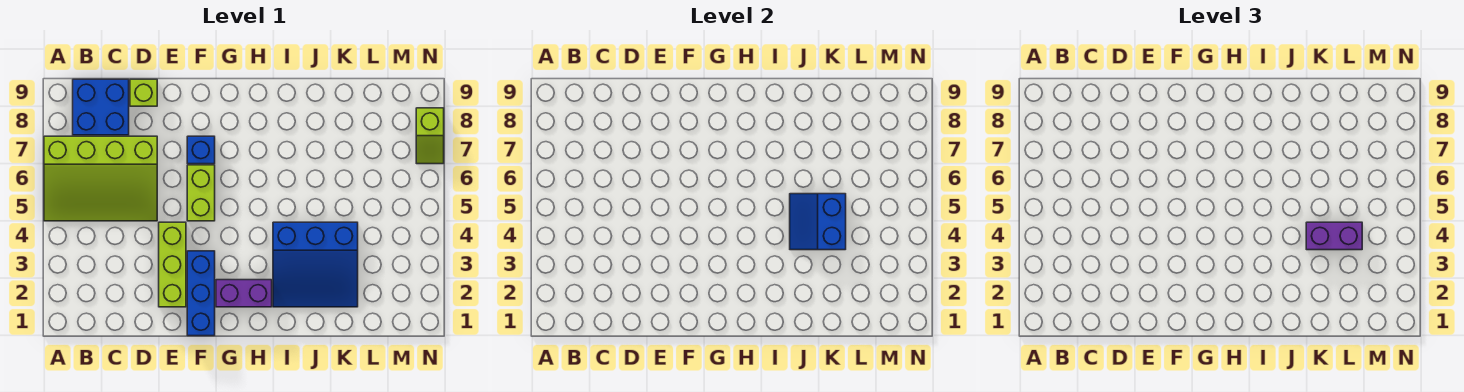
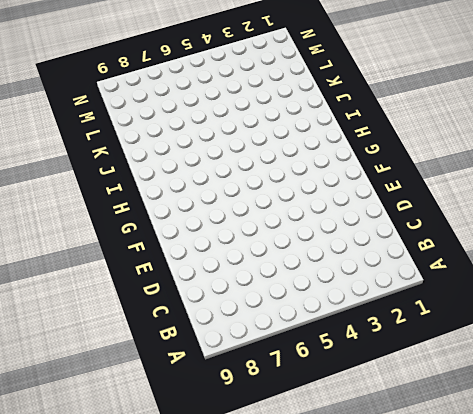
none -> lime slope A5:D7 level 1 top 7
none -> blue brick B8:C9 level 1
none -> lime brick D9 level 1

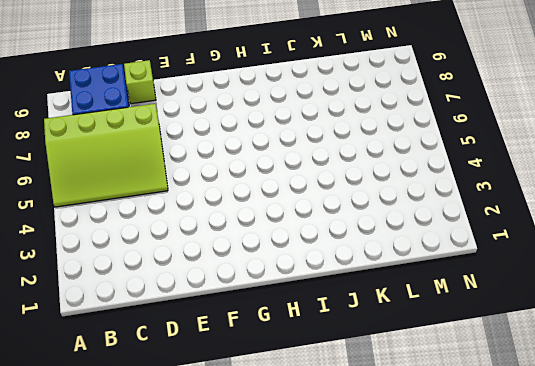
none -> lime brick E2:E4 level 1
none -> blue brick F1:F3 level 1
none -> lime brick F5:F6 level 1

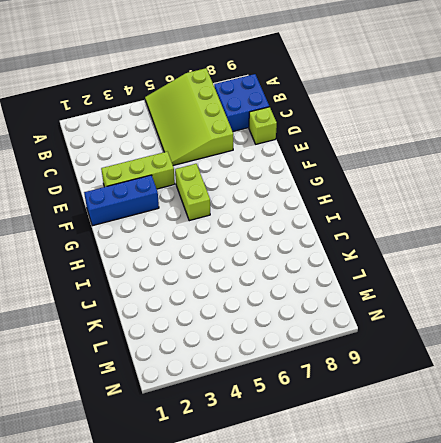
lime brick F5:G5 level 1 -> lime brick F5:F6 level 1
none -> blue brick F7 level 1
none -> purple brick G2:H2 level 1
none -> blue slope I2:K4 level 1 top 4

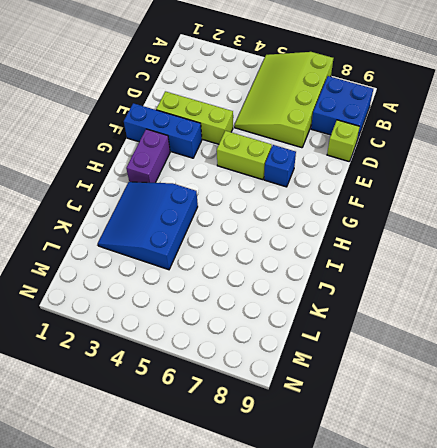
none -> lime slope N7:N8 level 1 top 8
none -> blue slope J4:K5 level 2 top K
none -> purple brick K4:L4 level 3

→ **What the exercise asks**
Return each line of the listing that holds the string "blue".

→ **Response to the exercise**
none -> blue brick B8:C9 level 1
none -> blue brick F1:F3 level 1
none -> blue brick F7 level 1
none -> blue slope I2:K4 level 1 top 4
none -> blue slope J4:K5 level 2 top K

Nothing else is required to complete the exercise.